What is needed
I'd like the data beneath this line reproduced exactly, without any of its images.

Scene edit records
-*-

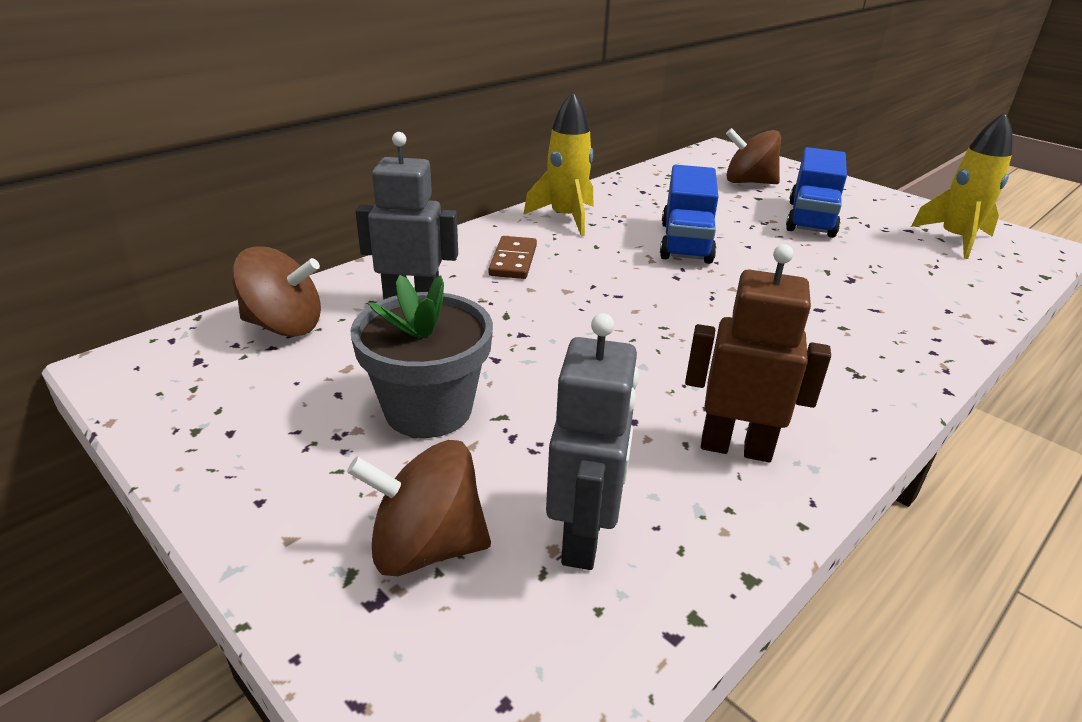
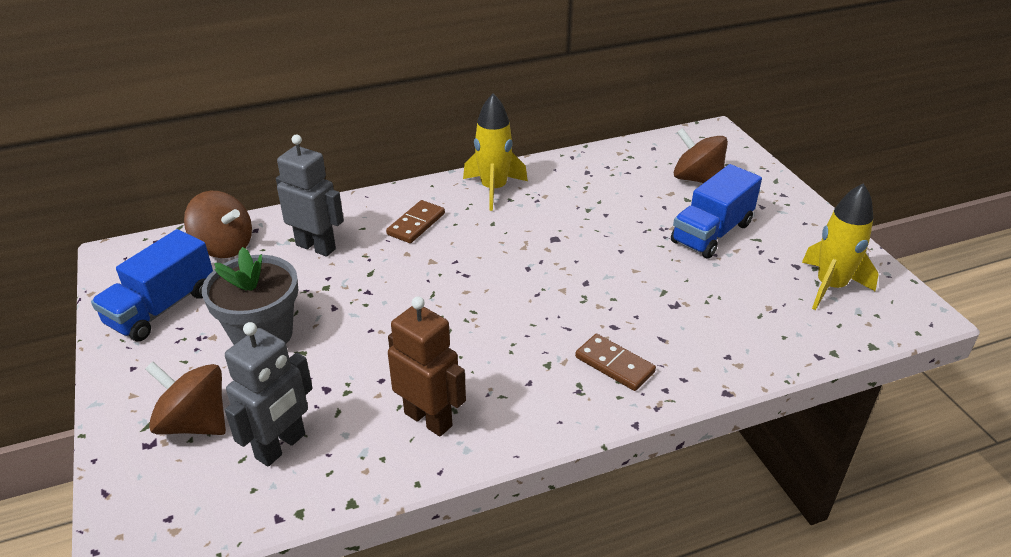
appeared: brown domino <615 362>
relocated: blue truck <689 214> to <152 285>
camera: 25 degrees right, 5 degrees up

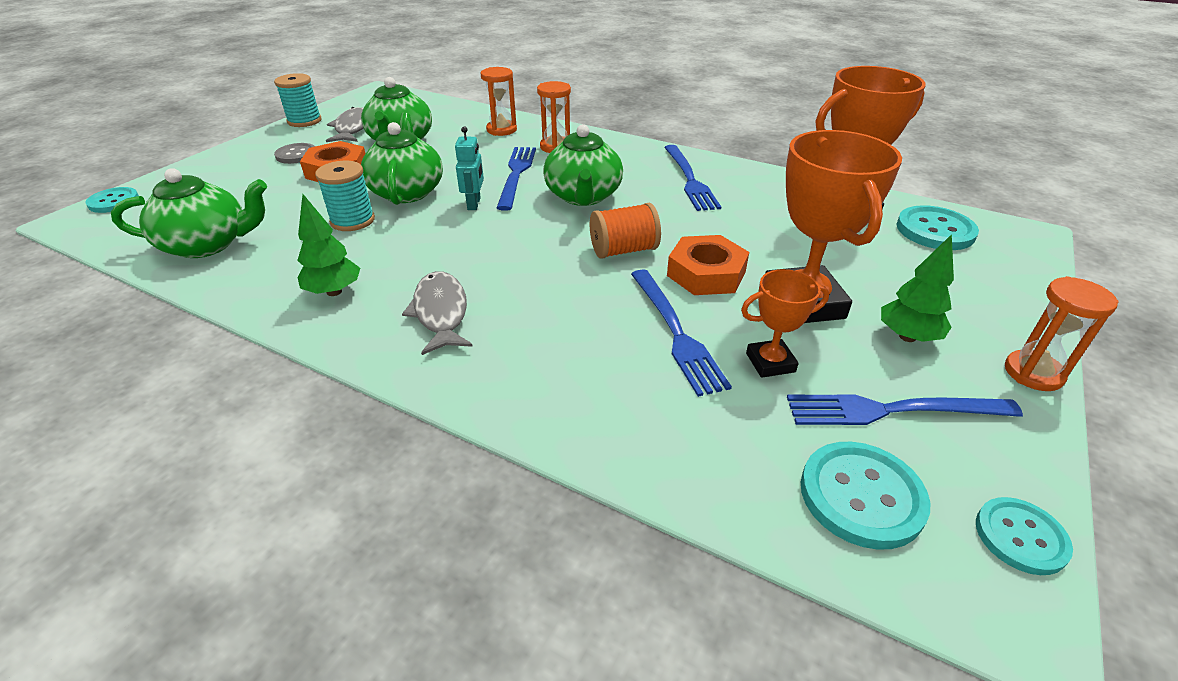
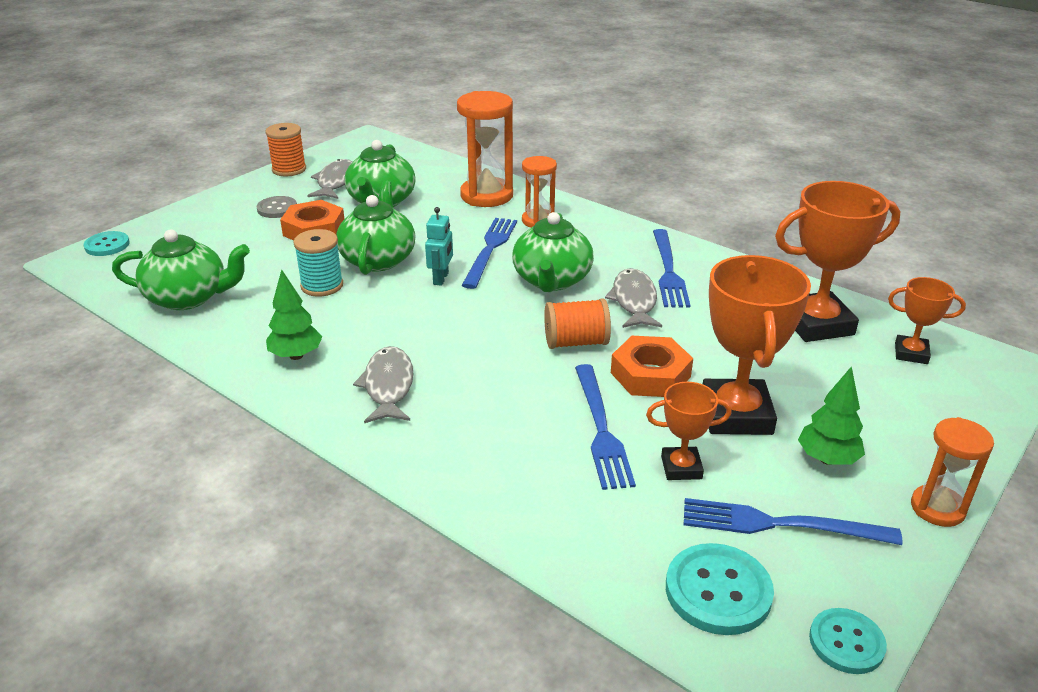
appeared: grey fish <633 298>
exchanged: turquoise button <938 227> to orange trophy <927 320>
colour: turquoise spool <298 100> to orange spool <285 149>
size: orange hourglass <498 101> = <485 149> x1.65
camera: 10 degrees right, 5 degrees down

-*-

Written solution
appeared: brown domino <615 362>
relocated: blue truck <689 214> to <152 285>
camera: 25 degrees right, 5 degrees up

appeared: grey fish <633 298>
exchanged: turquoise button <938 227> to orange trophy <927 320>
colour: turquoise spool <298 100> to orange spool <285 149>
size: orange hourglass <498 101> = <485 149> x1.65
camera: 10 degrees right, 5 degrees down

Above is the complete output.